(Collected data)
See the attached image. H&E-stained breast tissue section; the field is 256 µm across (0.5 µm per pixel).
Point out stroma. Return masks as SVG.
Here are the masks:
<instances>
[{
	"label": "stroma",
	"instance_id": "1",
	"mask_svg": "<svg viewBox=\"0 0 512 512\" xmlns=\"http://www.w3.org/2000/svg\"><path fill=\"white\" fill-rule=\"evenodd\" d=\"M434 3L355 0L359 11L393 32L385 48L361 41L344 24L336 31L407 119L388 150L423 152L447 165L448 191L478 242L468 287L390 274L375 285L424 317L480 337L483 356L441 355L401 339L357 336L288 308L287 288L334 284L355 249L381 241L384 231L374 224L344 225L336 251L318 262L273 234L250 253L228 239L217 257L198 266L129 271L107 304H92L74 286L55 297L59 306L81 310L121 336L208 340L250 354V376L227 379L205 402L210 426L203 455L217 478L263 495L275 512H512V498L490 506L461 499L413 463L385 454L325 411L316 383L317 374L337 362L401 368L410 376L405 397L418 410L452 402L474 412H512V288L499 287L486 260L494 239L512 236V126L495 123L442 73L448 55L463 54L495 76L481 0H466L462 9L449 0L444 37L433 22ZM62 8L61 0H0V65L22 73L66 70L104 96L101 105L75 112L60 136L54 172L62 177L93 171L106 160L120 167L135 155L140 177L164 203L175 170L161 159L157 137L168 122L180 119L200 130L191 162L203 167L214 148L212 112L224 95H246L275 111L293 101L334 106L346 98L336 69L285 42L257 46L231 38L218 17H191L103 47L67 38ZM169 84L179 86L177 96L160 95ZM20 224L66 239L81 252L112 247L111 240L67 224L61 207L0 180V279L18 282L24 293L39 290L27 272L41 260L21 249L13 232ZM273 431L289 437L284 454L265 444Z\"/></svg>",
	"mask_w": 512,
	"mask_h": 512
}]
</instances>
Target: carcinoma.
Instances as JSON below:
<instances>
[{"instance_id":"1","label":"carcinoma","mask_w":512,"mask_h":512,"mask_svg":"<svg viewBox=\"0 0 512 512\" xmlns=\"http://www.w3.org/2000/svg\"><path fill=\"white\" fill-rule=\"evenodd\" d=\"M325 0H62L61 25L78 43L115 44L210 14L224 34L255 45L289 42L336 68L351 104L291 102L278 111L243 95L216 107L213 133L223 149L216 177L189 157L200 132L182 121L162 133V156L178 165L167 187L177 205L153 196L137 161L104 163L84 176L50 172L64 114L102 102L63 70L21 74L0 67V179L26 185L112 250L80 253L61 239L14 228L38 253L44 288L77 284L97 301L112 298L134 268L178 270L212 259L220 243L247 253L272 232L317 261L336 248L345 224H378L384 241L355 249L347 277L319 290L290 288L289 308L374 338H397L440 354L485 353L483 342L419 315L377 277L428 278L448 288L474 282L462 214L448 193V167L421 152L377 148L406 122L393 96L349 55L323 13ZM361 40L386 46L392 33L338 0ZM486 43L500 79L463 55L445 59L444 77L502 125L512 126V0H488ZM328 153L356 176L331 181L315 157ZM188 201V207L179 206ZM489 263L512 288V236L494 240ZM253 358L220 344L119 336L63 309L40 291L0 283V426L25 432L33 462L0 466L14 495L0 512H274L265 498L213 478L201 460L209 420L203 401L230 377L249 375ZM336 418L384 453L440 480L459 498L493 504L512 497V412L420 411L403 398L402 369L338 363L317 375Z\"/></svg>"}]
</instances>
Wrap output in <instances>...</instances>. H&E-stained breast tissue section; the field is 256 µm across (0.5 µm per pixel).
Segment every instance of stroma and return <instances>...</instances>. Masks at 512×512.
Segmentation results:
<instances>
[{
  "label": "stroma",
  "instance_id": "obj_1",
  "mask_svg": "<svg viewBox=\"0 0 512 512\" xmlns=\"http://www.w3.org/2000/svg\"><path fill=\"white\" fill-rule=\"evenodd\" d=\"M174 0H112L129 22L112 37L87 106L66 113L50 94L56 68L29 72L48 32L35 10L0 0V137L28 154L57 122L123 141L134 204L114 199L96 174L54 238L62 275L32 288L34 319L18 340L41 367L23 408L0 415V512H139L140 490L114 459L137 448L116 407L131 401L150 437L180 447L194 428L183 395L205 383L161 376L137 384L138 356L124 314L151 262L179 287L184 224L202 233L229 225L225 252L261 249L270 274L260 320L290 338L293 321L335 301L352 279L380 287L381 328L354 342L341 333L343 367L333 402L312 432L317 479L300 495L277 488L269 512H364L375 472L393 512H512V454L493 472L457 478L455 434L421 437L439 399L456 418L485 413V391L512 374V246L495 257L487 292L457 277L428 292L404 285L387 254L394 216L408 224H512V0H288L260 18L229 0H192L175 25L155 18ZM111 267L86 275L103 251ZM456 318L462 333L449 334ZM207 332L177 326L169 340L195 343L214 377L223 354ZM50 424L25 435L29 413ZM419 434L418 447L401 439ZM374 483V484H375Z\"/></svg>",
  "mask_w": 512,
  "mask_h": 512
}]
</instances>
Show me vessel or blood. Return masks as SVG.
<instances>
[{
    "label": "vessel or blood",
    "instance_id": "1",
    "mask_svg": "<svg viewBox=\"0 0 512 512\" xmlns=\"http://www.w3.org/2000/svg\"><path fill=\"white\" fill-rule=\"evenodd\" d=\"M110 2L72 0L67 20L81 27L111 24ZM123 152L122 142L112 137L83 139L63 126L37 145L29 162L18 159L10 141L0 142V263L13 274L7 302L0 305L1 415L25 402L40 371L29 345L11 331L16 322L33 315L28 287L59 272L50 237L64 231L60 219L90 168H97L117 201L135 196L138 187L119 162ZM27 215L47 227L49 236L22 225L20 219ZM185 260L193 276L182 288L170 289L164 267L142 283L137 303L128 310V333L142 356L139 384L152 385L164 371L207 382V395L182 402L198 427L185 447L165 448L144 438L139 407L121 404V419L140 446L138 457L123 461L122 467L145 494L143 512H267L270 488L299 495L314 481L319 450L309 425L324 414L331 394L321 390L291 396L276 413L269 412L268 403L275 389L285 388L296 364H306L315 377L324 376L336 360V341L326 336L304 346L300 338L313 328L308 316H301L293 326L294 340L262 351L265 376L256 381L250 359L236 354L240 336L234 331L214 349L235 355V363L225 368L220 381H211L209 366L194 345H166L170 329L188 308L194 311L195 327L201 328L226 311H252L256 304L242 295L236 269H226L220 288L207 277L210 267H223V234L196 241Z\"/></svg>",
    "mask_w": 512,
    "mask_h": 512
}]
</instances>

| Task objective |
Repeat exactly the lines above from the line that contains "Show me vessel or blood. Return masks as SVG." through the end. Include both of these ends; leave out everything else.

| Output of the exercise |
Show me vessel or blood. Return masks as SVG.
<instances>
[{
    "label": "vessel or blood",
    "instance_id": "1",
    "mask_svg": "<svg viewBox=\"0 0 512 512\" xmlns=\"http://www.w3.org/2000/svg\"><path fill=\"white\" fill-rule=\"evenodd\" d=\"M110 2L72 0L67 20L81 27L111 24ZM123 152L122 142L112 137L83 139L63 126L37 145L29 162L18 159L10 141L0 142V263L13 274L7 302L0 305L1 415L25 402L40 371L29 345L11 331L16 322L33 315L28 287L59 272L50 237L64 231L60 219L90 168H97L117 201L135 196L138 187L119 162ZM27 215L47 227L49 236L22 225L20 219ZM185 260L193 276L182 288L170 289L164 267L142 283L137 303L128 310V333L142 356L139 384L152 385L164 371L207 382V395L182 402L198 427L185 447L165 448L144 438L139 407L121 404V419L140 446L138 457L123 461L122 467L145 494L143 512H267L270 488L299 495L314 481L319 450L309 425L324 414L331 394L321 390L291 396L276 413L269 412L268 403L275 389L285 388L296 364H306L315 377L324 376L336 360V341L326 336L304 346L300 338L313 328L308 316H301L293 326L294 340L262 351L265 376L256 381L250 359L236 354L240 336L234 331L214 349L235 355V363L225 368L220 381H211L209 366L194 345H166L170 329L188 308L194 311L195 327L201 328L226 311H252L256 304L242 295L236 269H226L220 288L207 277L210 267H223V234L196 241Z\"/></svg>",
    "mask_w": 512,
    "mask_h": 512
}]
</instances>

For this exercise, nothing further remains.